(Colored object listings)
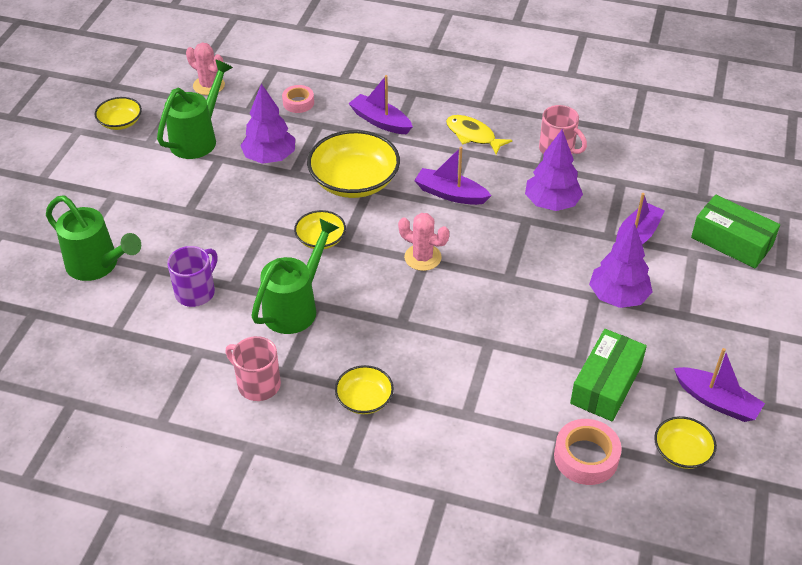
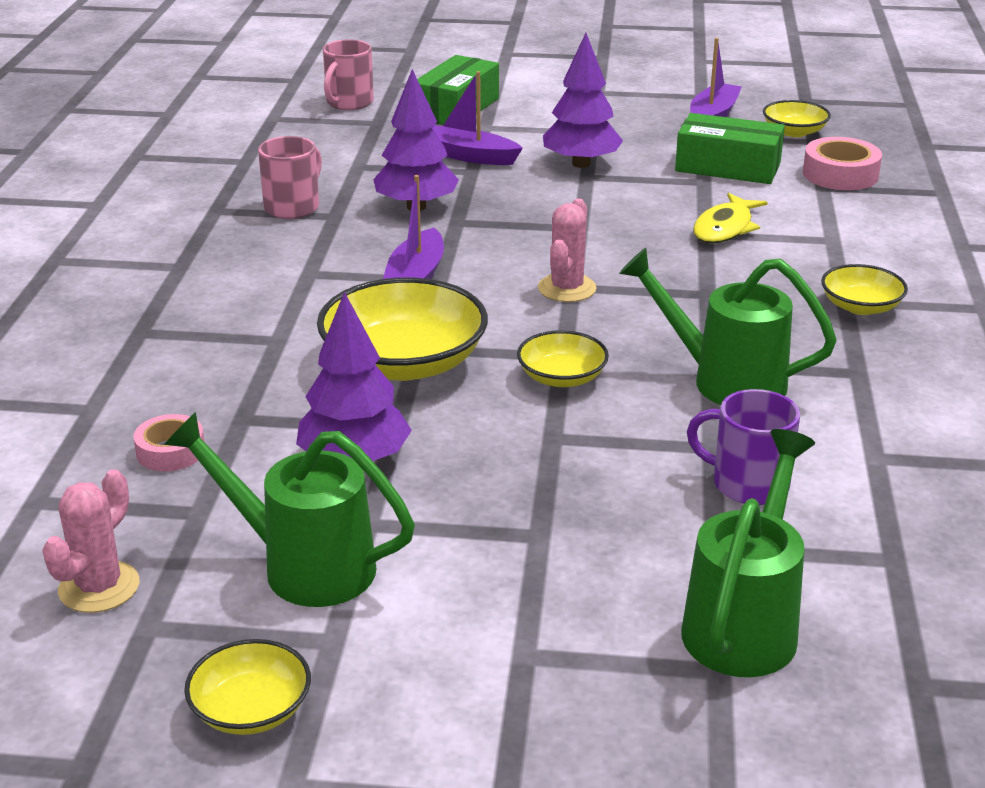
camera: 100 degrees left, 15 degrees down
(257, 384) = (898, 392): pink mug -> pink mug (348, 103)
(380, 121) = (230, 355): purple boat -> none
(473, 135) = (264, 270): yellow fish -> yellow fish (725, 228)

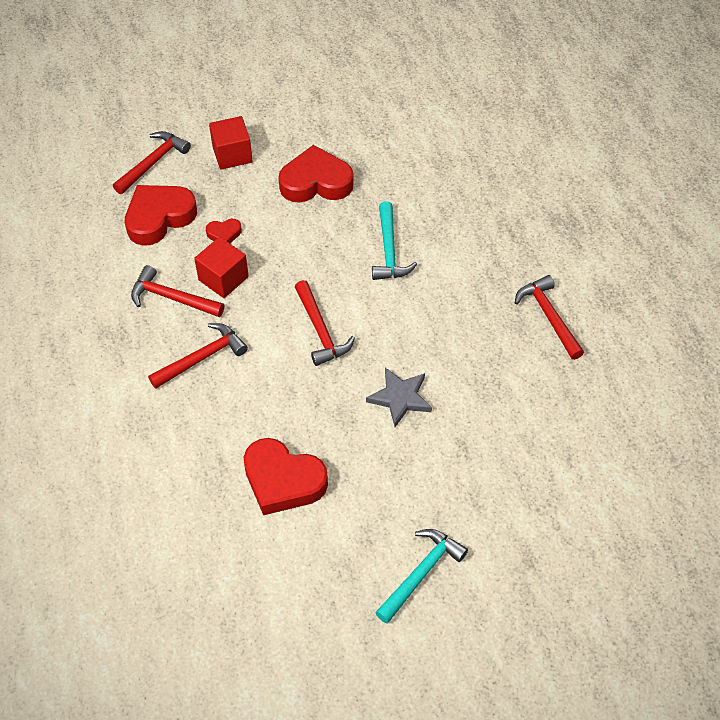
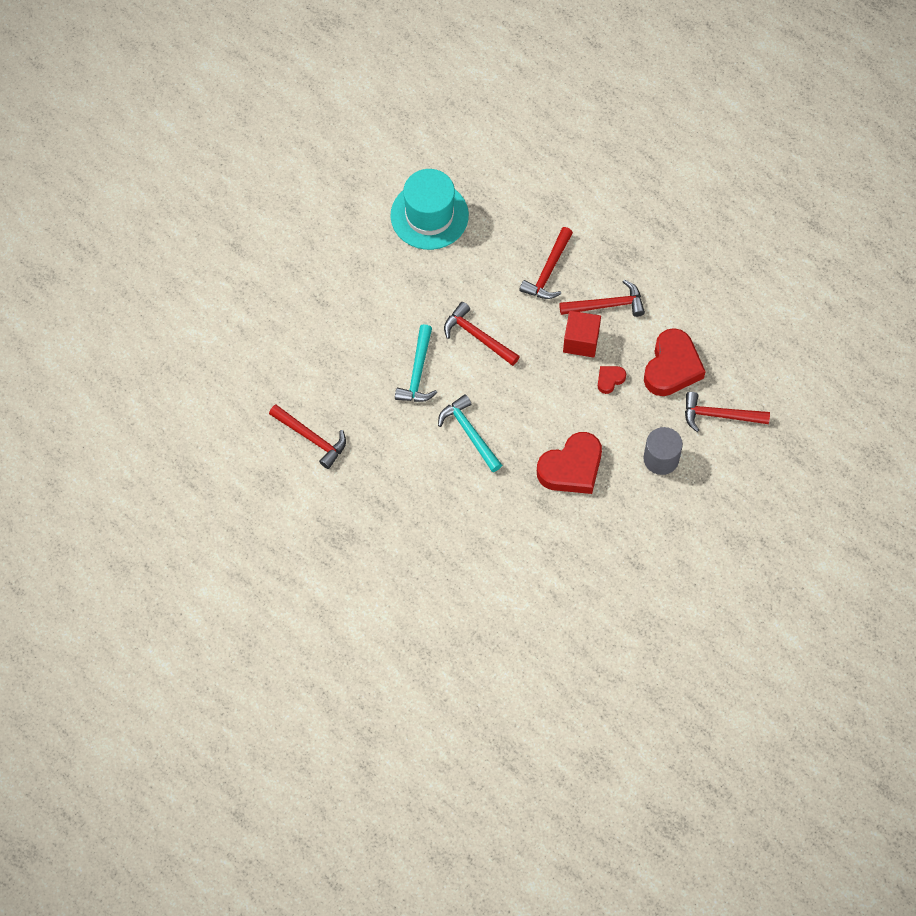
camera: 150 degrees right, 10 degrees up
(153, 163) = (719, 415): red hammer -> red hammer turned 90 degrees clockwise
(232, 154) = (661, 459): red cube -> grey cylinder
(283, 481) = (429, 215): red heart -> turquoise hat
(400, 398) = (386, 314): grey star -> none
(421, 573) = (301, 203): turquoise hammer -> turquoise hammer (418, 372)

What to produce
With the pictures left out, return each entry exactly as written.

Solution to this task
camera: 100 degrees left, 15 degrees down
(257, 384) = (898, 392): pink mug -> pink mug (348, 103)
(380, 121) = (230, 355): purple boat -> none
(473, 135) = (264, 270): yellow fish -> yellow fish (725, 228)

camera: 150 degrees right, 10 degrees up
(153, 163) = (719, 415): red hammer -> red hammer turned 90 degrees clockwise
(232, 154) = (661, 459): red cube -> grey cylinder
(283, 481) = (429, 215): red heart -> turquoise hat
(400, 398) = (386, 314): grey star -> none
(421, 573) = (301, 203): turquoise hammer -> turquoise hammer (418, 372)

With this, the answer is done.